* [GIVEN RECORDS]:
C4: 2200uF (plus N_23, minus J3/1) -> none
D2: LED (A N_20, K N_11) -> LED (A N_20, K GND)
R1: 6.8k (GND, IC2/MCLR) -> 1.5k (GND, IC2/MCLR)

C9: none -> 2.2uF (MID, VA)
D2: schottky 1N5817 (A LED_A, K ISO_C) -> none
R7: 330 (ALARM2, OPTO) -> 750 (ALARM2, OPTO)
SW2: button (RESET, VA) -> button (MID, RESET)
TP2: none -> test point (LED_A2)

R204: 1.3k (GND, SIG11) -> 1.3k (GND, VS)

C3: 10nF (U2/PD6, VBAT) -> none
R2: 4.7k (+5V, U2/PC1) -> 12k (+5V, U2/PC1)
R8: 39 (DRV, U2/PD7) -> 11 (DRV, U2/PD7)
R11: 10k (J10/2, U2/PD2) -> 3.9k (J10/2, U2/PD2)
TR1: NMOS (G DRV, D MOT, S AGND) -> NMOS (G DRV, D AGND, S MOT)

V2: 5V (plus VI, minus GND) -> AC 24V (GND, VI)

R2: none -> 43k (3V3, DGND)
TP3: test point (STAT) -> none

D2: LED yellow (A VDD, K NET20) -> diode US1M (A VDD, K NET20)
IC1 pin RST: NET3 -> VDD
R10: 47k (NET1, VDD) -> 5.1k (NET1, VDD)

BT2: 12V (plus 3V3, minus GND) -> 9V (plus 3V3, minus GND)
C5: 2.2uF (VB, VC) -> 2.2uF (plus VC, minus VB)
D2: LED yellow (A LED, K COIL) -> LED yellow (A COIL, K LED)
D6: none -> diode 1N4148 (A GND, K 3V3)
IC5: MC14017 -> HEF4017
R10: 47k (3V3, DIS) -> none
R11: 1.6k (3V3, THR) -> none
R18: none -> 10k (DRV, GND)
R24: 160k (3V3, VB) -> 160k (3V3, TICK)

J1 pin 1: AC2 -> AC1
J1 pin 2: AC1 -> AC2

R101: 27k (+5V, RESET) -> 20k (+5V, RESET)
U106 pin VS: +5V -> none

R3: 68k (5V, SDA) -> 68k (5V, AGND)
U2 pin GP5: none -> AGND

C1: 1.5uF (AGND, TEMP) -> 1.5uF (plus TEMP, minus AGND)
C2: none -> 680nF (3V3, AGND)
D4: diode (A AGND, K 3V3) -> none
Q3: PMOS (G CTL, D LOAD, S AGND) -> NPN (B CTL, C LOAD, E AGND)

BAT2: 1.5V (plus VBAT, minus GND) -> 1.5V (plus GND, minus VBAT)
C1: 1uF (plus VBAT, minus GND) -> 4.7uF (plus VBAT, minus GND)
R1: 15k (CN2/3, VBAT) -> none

* [TASK DIRECTIONS]:
Work through the records above and count the lines that hold the string "test". Please give only that figure.

* [YOUR SOLUTION]:
2